* _WORK INSTRUCTIONS_
Copy each line of the material in which the word "pink" appears.
━━━ DATA SHOWN
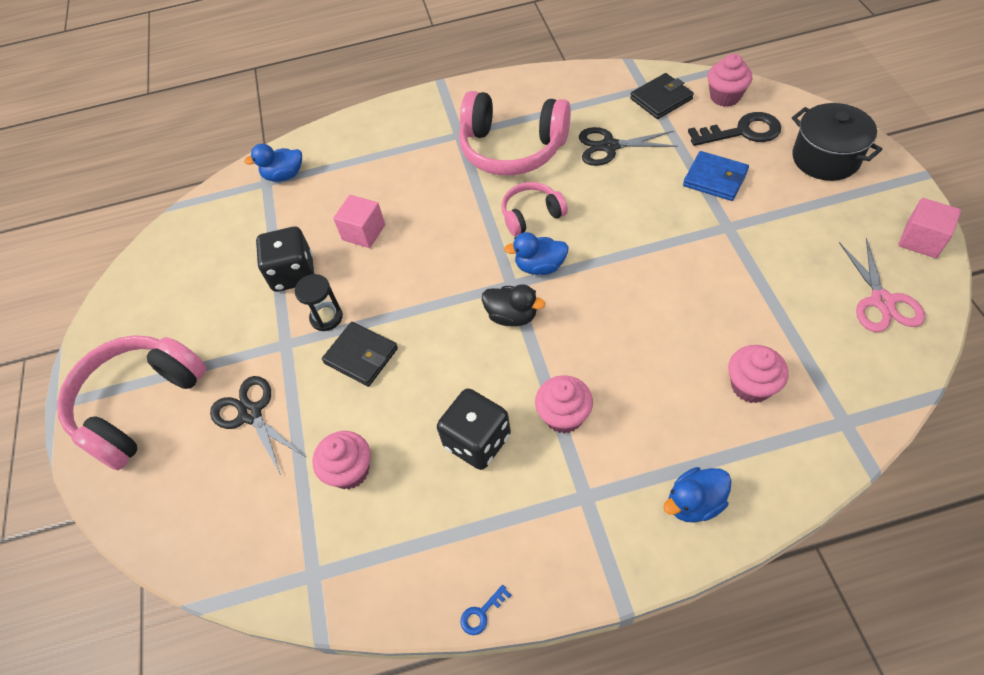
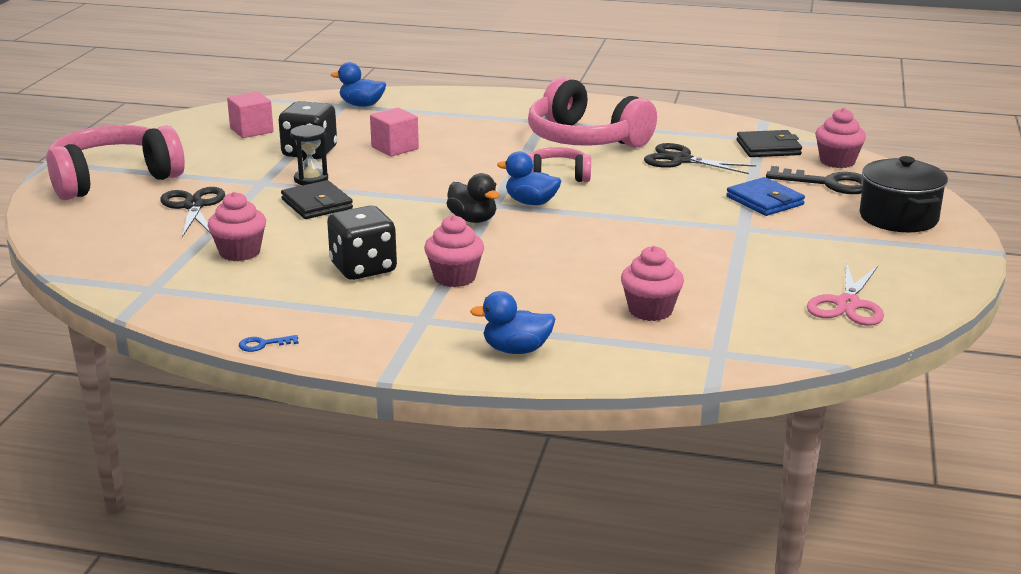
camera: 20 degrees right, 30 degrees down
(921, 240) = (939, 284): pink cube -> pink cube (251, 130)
━━━━━━
━━━ DATA SHOWN
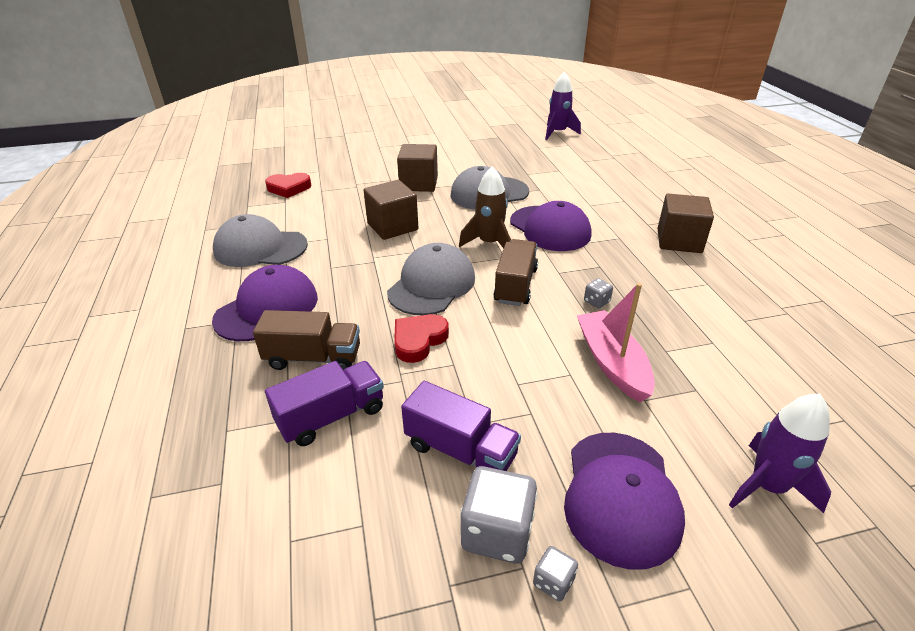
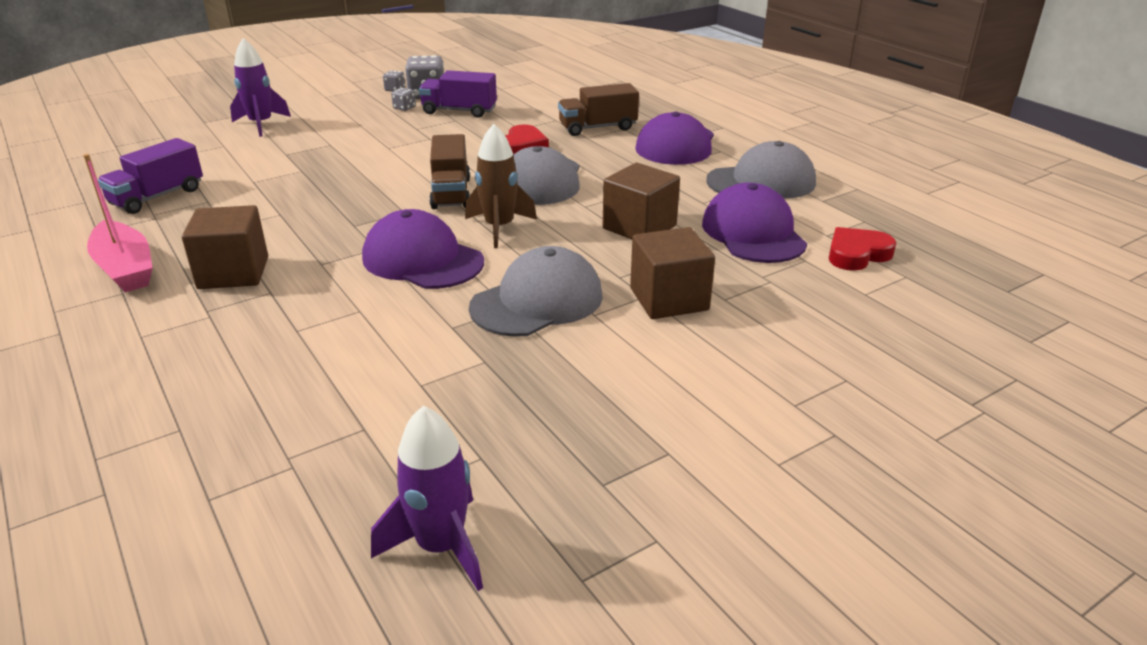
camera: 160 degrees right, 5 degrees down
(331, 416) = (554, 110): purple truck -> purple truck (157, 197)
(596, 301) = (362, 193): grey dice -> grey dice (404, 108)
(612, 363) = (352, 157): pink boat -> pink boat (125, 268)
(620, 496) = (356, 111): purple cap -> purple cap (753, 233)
━━━━━━
━━━ DATA SHOWN
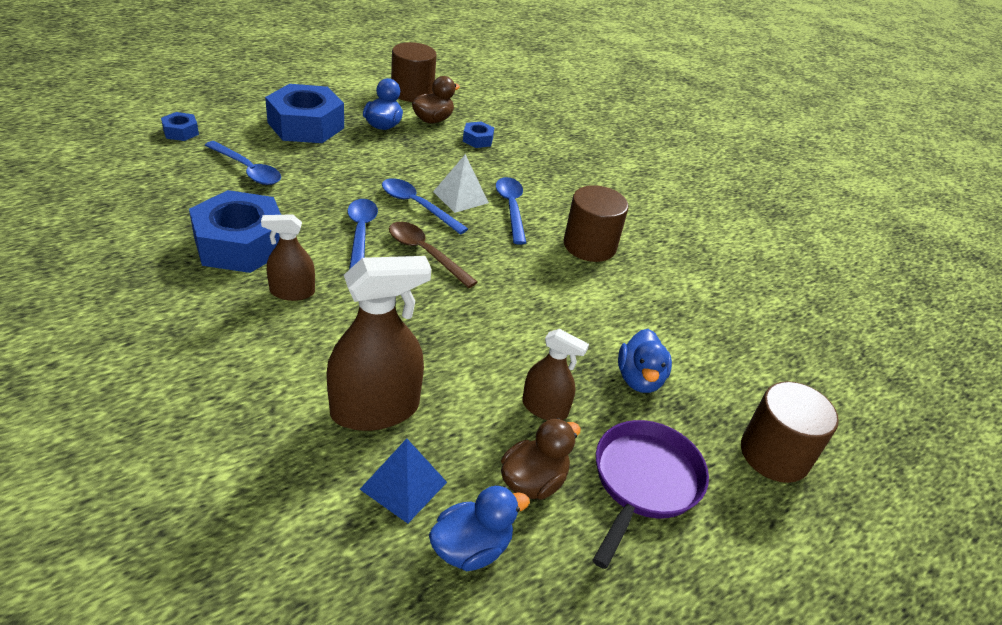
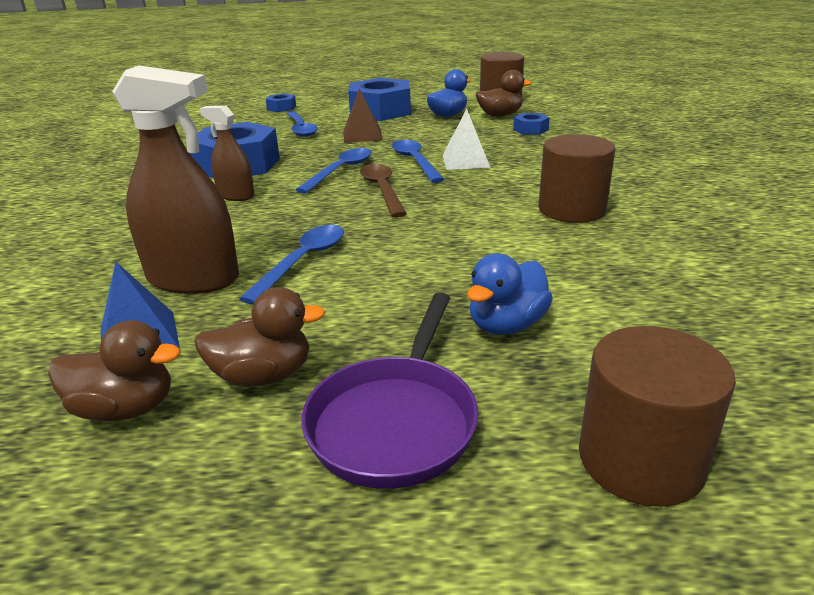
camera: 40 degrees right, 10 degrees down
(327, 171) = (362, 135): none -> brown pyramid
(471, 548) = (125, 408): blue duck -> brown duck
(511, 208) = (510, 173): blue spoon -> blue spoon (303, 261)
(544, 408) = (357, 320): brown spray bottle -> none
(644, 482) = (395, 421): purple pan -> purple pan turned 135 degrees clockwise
━━━━━━
* _TASK OUTPUT_
(921, 240) = (939, 284): pink cube -> pink cube (251, 130)
(612, 363) = (352, 157): pink boat -> pink boat (125, 268)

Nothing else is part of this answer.